In the listing below, find each line with the string "added" and report it.

#### [Dataset entries]
++++++++

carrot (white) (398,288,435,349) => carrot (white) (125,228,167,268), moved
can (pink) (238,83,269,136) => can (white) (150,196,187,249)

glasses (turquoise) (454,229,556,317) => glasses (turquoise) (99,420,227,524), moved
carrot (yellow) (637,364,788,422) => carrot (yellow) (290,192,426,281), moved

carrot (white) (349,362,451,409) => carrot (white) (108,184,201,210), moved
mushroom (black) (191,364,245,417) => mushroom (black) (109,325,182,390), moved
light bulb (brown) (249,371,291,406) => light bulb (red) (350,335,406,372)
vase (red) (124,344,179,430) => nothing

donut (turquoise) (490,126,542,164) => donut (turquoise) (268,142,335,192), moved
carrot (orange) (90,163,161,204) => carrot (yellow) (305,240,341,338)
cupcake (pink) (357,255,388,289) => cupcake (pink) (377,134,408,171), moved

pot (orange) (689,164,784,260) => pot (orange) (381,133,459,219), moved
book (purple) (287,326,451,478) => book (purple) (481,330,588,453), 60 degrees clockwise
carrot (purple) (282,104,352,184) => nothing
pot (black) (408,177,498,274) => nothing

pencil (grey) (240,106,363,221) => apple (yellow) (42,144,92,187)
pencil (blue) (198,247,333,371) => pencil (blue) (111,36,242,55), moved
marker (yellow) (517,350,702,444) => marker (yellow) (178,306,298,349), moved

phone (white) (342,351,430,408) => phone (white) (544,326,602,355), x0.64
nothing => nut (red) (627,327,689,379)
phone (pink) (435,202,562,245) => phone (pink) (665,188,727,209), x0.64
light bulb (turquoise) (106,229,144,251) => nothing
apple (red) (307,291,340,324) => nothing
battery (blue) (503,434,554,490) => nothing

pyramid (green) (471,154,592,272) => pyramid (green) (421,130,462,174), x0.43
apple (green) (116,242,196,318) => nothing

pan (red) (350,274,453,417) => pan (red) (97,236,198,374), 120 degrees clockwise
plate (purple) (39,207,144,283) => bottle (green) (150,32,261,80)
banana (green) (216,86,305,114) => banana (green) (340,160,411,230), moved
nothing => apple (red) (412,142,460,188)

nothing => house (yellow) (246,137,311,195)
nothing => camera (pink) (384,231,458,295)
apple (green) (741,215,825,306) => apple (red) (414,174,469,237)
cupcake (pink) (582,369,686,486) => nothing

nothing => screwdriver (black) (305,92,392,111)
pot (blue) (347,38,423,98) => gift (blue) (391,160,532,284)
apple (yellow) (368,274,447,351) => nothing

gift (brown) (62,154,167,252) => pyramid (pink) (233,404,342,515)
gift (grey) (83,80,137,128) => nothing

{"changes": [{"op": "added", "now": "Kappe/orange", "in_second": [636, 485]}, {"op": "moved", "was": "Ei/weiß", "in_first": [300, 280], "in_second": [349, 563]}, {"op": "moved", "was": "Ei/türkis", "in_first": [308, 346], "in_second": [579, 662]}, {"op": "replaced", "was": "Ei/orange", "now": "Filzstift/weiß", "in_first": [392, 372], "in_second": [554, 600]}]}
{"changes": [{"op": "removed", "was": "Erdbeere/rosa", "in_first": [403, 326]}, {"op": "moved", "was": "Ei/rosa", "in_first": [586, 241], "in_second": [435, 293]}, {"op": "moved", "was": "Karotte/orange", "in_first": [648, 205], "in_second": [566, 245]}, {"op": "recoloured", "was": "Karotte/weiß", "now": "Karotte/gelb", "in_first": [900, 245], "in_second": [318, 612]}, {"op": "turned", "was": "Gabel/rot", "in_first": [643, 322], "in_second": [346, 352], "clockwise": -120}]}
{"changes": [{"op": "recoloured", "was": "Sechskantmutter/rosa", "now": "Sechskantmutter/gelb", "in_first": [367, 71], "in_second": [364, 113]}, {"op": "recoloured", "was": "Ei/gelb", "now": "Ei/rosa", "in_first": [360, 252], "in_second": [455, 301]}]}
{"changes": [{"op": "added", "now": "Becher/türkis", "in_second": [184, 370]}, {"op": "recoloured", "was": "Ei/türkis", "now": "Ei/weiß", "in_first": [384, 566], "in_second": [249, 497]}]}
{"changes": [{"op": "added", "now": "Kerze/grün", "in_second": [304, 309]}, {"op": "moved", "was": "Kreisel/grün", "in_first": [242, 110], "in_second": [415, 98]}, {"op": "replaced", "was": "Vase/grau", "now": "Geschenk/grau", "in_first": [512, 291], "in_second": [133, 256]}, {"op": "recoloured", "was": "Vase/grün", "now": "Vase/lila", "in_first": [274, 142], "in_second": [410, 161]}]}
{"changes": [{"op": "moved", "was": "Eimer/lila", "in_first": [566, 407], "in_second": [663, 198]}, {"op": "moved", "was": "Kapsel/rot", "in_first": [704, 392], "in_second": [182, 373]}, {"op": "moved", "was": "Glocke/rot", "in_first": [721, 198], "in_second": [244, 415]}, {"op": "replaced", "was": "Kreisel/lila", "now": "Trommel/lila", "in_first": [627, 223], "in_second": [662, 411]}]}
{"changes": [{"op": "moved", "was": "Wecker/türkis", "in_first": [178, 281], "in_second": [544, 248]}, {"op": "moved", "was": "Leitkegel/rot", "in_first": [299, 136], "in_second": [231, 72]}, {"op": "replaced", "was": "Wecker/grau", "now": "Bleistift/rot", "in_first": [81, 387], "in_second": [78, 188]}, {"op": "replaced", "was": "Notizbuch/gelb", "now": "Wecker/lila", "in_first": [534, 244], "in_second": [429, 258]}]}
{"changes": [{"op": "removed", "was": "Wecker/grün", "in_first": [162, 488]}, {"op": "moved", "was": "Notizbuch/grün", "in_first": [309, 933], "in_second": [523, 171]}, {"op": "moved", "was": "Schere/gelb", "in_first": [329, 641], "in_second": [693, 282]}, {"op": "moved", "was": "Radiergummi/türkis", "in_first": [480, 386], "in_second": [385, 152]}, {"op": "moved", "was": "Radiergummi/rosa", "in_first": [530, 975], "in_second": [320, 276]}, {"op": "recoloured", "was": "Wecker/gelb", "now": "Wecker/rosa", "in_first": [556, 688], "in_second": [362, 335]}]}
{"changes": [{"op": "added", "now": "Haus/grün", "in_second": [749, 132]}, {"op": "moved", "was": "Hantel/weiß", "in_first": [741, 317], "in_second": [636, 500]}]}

++++++++

#### [Output for this exercise]
{"changes": [{"op": "added", "now": "Kappe/orange", "in_second": [636, 485]}, {"op": "moved", "was": "Ei/weiß", "in_first": [300, 280], "in_second": [349, 563]}, {"op": "moved", "was": "Ei/türkis", "in_first": [308, 346], "in_second": [579, 662]}, {"op": "replaced", "was": "Ei/orange", "now": "Filzstift/weiß", "in_first": [392, 372], "in_second": [554, 600]}]}
{"changes": [{"op": "added", "now": "Becher/türkis", "in_second": [184, 370]}, {"op": "recoloured", "was": "Ei/türkis", "now": "Ei/weiß", "in_first": [384, 566], "in_second": [249, 497]}]}
{"changes": [{"op": "added", "now": "Kerze/grün", "in_second": [304, 309]}, {"op": "moved", "was": "Kreisel/grün", "in_first": [242, 110], "in_second": [415, 98]}, {"op": "replaced", "was": "Vase/grau", "now": "Geschenk/grau", "in_first": [512, 291], "in_second": [133, 256]}, {"op": "recoloured", "was": "Vase/grün", "now": "Vase/lila", "in_first": [274, 142], "in_second": [410, 161]}]}
{"changes": [{"op": "added", "now": "Haus/grün", "in_second": [749, 132]}, {"op": "moved", "was": "Hantel/weiß", "in_first": [741, 317], "in_second": [636, 500]}]}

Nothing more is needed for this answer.